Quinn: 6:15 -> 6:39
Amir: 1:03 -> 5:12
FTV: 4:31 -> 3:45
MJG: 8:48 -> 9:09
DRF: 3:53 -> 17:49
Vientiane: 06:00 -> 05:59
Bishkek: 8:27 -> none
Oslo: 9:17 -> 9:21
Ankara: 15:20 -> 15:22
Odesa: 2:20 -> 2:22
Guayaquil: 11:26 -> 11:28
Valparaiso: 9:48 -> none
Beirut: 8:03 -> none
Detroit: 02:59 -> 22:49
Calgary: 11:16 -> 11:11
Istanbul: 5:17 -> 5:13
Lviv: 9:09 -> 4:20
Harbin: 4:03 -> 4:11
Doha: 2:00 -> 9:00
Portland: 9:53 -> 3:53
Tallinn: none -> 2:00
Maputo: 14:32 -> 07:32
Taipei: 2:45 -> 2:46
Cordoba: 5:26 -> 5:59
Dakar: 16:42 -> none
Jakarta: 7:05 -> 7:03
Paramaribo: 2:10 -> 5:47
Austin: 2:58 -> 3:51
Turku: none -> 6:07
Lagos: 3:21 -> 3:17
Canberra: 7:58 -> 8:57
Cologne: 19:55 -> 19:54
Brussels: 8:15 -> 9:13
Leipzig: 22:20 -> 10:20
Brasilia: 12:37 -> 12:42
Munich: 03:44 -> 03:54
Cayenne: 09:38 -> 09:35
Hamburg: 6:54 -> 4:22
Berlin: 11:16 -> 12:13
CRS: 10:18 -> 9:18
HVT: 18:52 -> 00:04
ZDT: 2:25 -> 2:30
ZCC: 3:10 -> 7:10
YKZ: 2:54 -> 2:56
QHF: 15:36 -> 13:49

- _SET TASK_
Could you return every line of the items above character for character, in their original order?

- _ANSWER TO THE PROBLEM_
Quinn: 6:15 -> 6:39
Amir: 1:03 -> 5:12
FTV: 4:31 -> 3:45
MJG: 8:48 -> 9:09
DRF: 3:53 -> 17:49
Vientiane: 06:00 -> 05:59
Bishkek: 8:27 -> none
Oslo: 9:17 -> 9:21
Ankara: 15:20 -> 15:22
Odesa: 2:20 -> 2:22
Guayaquil: 11:26 -> 11:28
Valparaiso: 9:48 -> none
Beirut: 8:03 -> none
Detroit: 02:59 -> 22:49
Calgary: 11:16 -> 11:11
Istanbul: 5:17 -> 5:13
Lviv: 9:09 -> 4:20
Harbin: 4:03 -> 4:11
Doha: 2:00 -> 9:00
Portland: 9:53 -> 3:53
Tallinn: none -> 2:00
Maputo: 14:32 -> 07:32
Taipei: 2:45 -> 2:46
Cordoba: 5:26 -> 5:59
Dakar: 16:42 -> none
Jakarta: 7:05 -> 7:03
Paramaribo: 2:10 -> 5:47
Austin: 2:58 -> 3:51
Turku: none -> 6:07
Lagos: 3:21 -> 3:17
Canberra: 7:58 -> 8:57
Cologne: 19:55 -> 19:54
Brussels: 8:15 -> 9:13
Leipzig: 22:20 -> 10:20
Brasilia: 12:37 -> 12:42
Munich: 03:44 -> 03:54
Cayenne: 09:38 -> 09:35
Hamburg: 6:54 -> 4:22
Berlin: 11:16 -> 12:13
CRS: 10:18 -> 9:18
HVT: 18:52 -> 00:04
ZDT: 2:25 -> 2:30
ZCC: 3:10 -> 7:10
YKZ: 2:54 -> 2:56
QHF: 15:36 -> 13:49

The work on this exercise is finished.